** Recorded information **
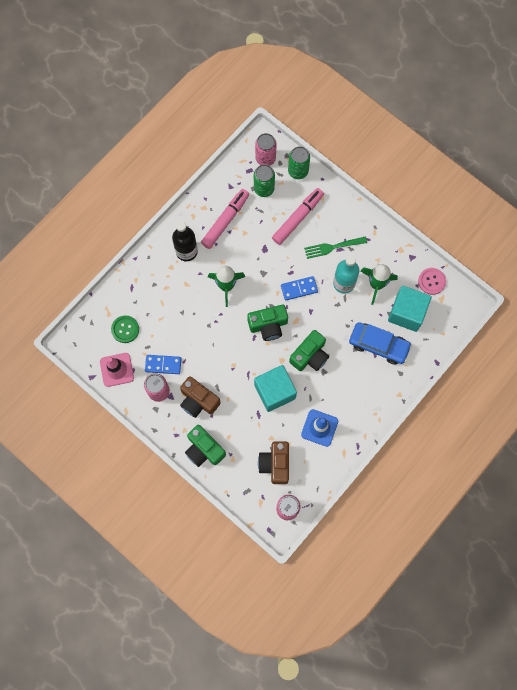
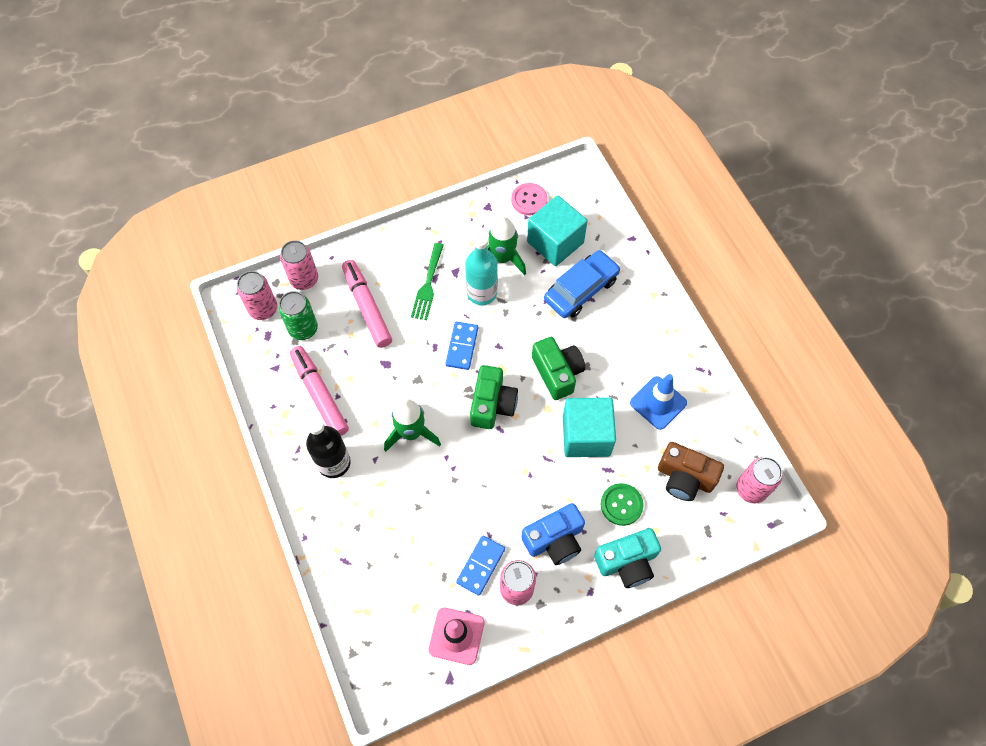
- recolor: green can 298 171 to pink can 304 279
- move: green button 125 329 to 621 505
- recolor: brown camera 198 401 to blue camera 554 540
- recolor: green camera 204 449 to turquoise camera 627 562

** The task **
From the data above, copy every line where "camera" appears.

** Output for this task **
- recolor: brown camera 198 401 to blue camera 554 540
- recolor: green camera 204 449 to turquoise camera 627 562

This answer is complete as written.